Assigned task: Nothing but the pictures should be left out when the entries below are duplicated.

*** Supplied data ***

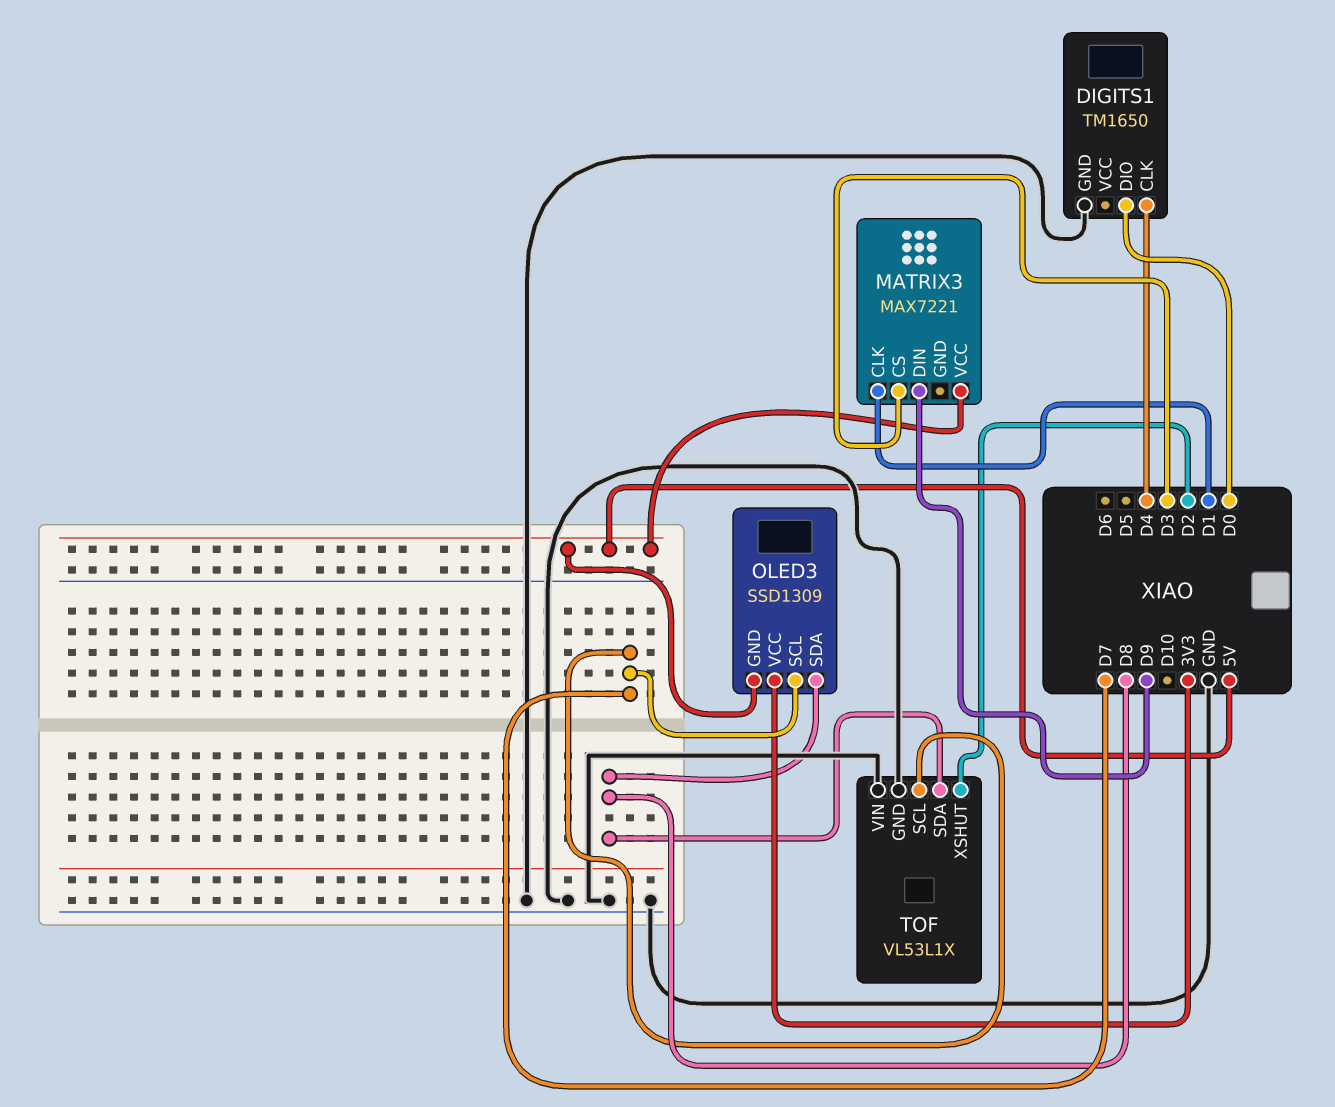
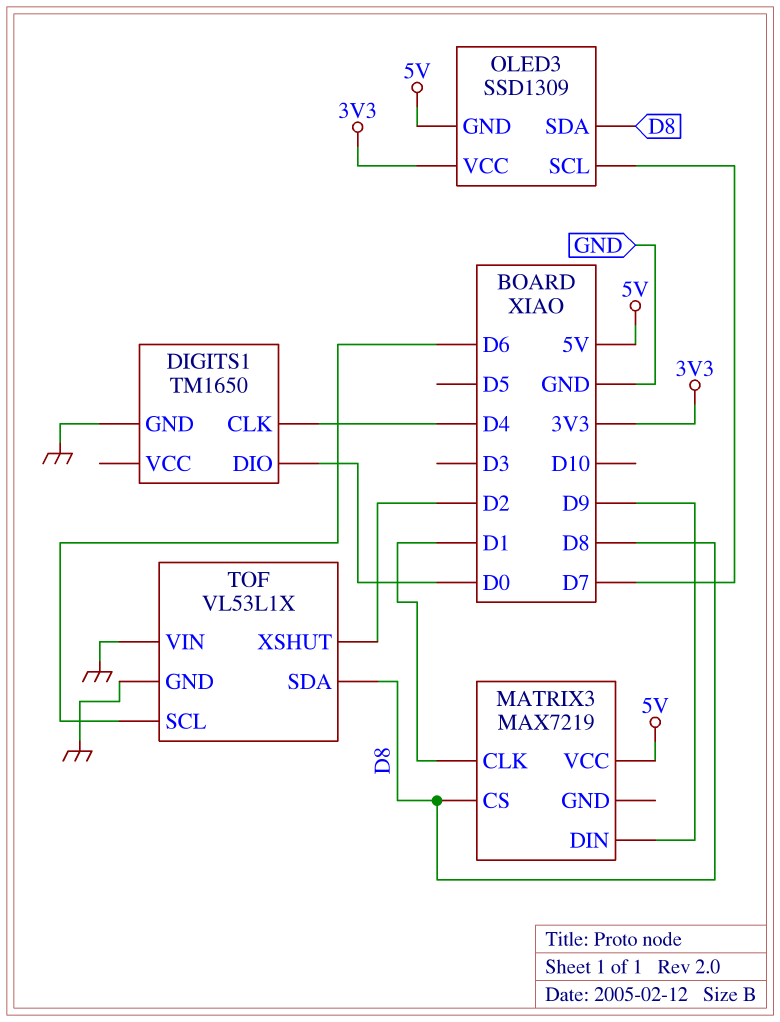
MATRIX3: MAX7221 -> MAX7219
MATRIX3 pin CS: D3 -> D8
TOF pin SCL: D7 -> D6

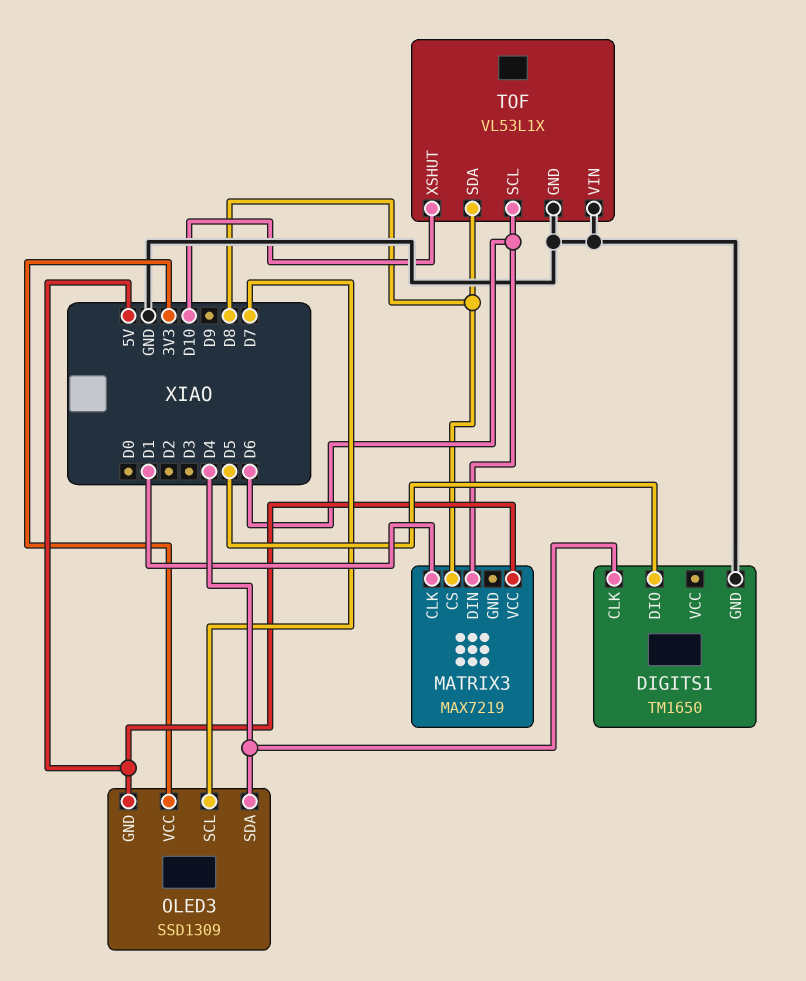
DIGITS1 pin DIO: D0 -> D5
MATRIX3 pin DIN: D9 -> D6
OLED3 pin SDA: D8 -> D4
TOF pin XSHUT: D2 -> D10

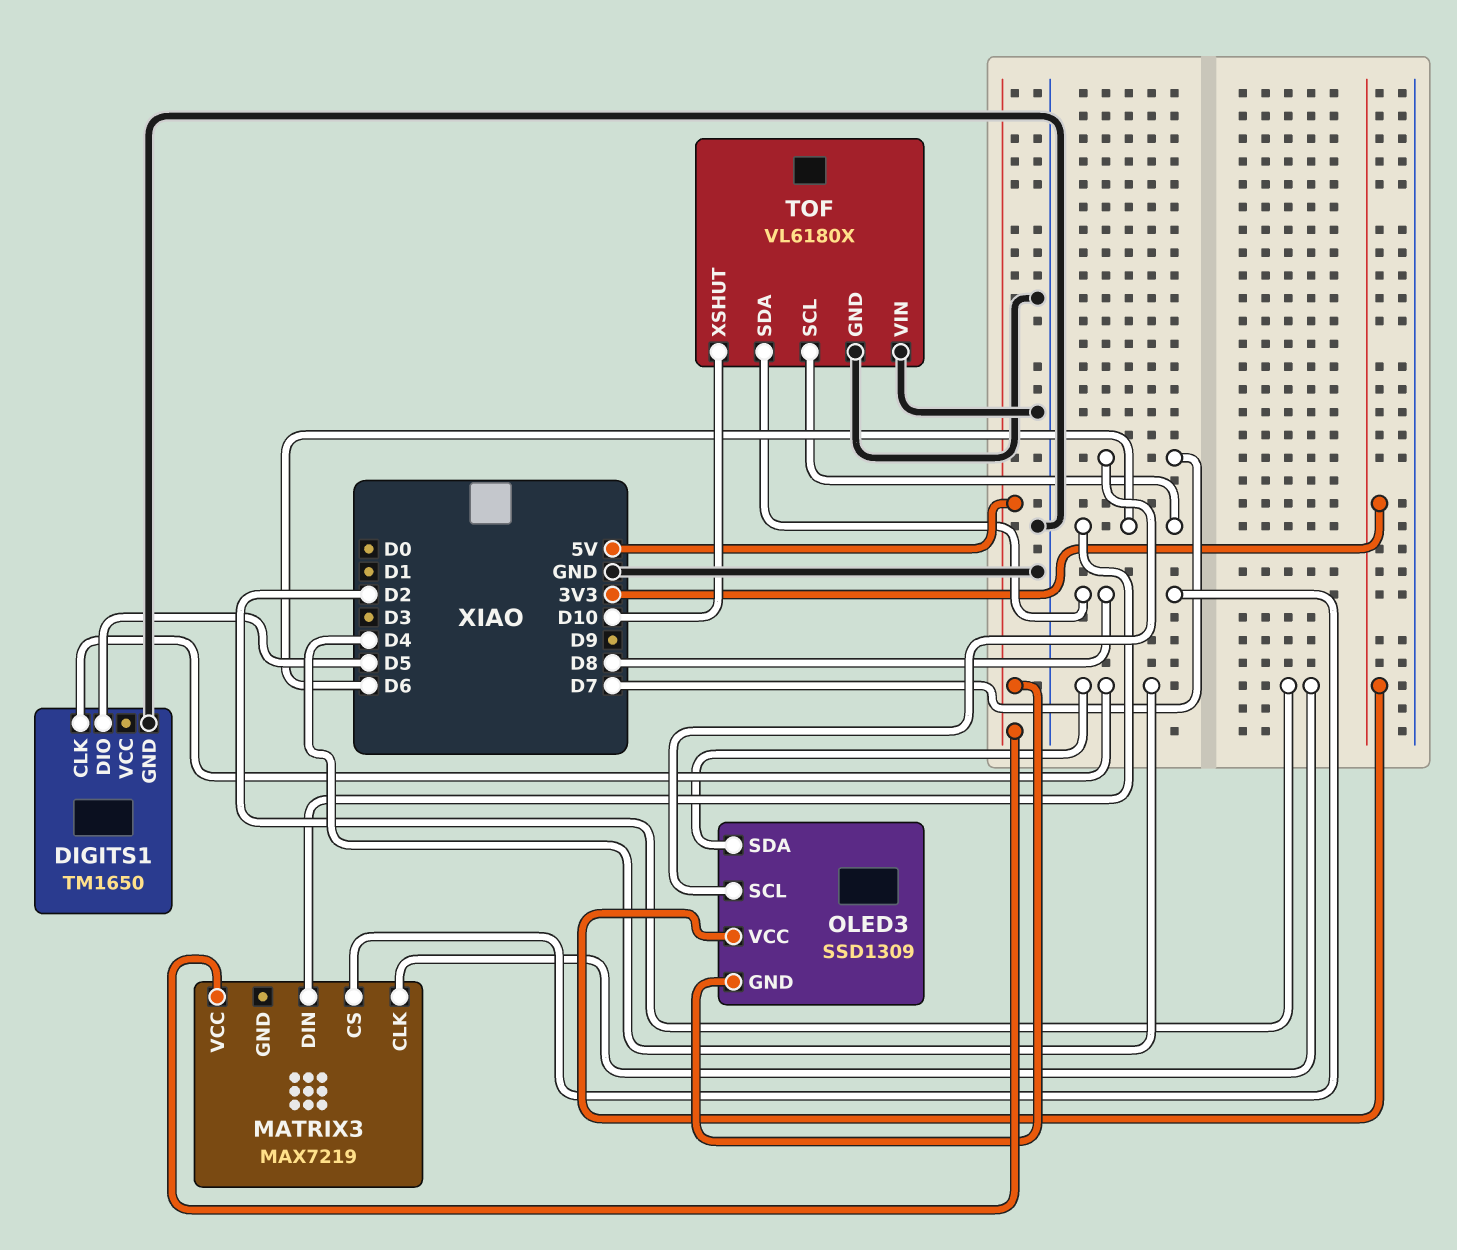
MATRIX3 pin CLK: D1 -> D2
TOF: VL53L1X -> VL6180X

*** End of Supplied data ***

Result for this exercise:
MATRIX3: MAX7221 -> MAX7219
MATRIX3 pin CS: D3 -> D8
TOF pin SCL: D7 -> D6

DIGITS1 pin DIO: D0 -> D5
MATRIX3 pin DIN: D9 -> D6
OLED3 pin SDA: D8 -> D4
TOF pin XSHUT: D2 -> D10

MATRIX3 pin CLK: D1 -> D2
TOF: VL53L1X -> VL6180X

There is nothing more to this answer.